Problem to work on:
Without including any pictures, copy every line below exactly.
+++
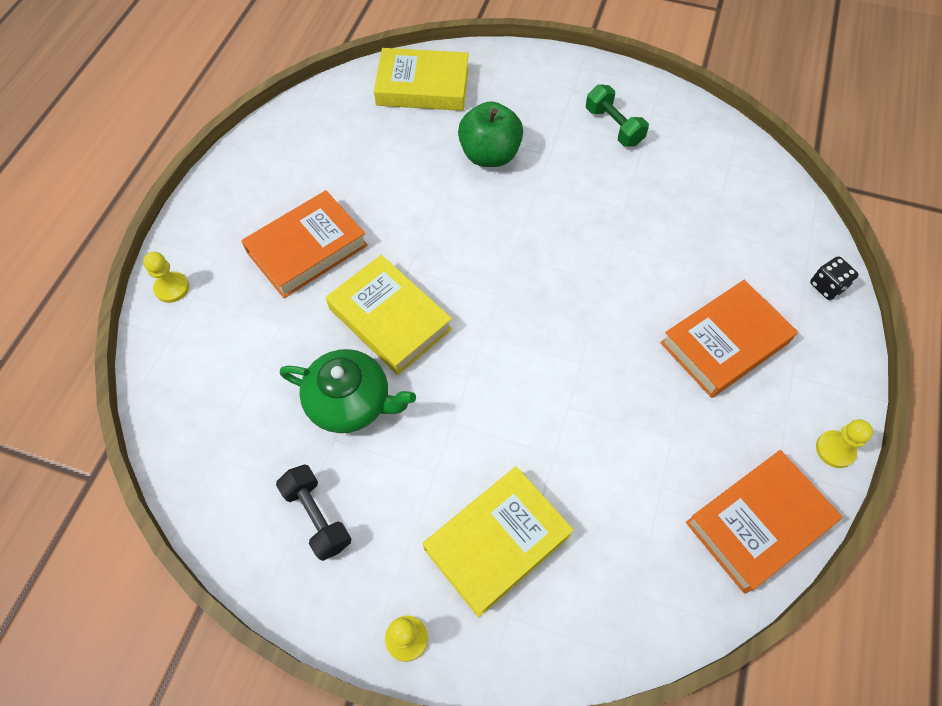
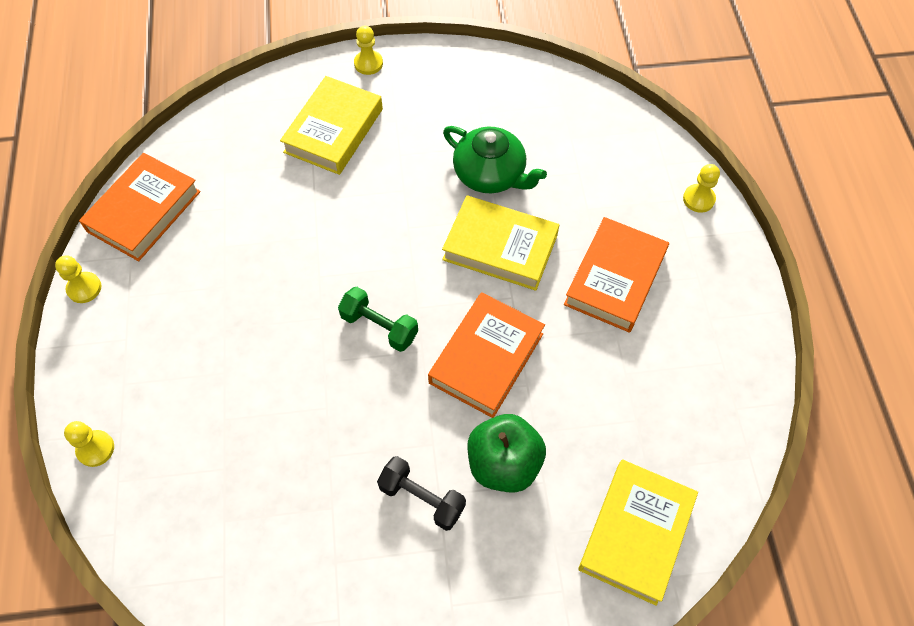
camera: 155 degrees right, 0 degrees up
(317, 517) = (465, 99): black dumbbell -> black dumbbell (422, 498)
(350, 402) = (490, 174): green teapot -> green teapot turned 135 degrees counterclockwise
(423, 86) = (636, 533): yellow book -> yellow book turned 45 degrees counterclockwise
(613, 127) = (379, 573): green dumbbell -> green dumbbell (379, 326)
(724, 342) = (193, 345): orange book -> orange book (486, 358)
(827, 286) = (95, 449): black dice -> yellow pawn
+++
Exercise response:
camera: 155 degrees right, 0 degrees up
(317, 517) = (465, 99): black dumbbell -> black dumbbell (422, 498)
(350, 402) = (490, 174): green teapot -> green teapot turned 135 degrees counterclockwise
(423, 86) = (636, 533): yellow book -> yellow book turned 45 degrees counterclockwise
(613, 127) = (379, 573): green dumbbell -> green dumbbell (379, 326)
(724, 342) = (193, 345): orange book -> orange book (486, 358)
(827, 286) = (95, 449): black dice -> yellow pawn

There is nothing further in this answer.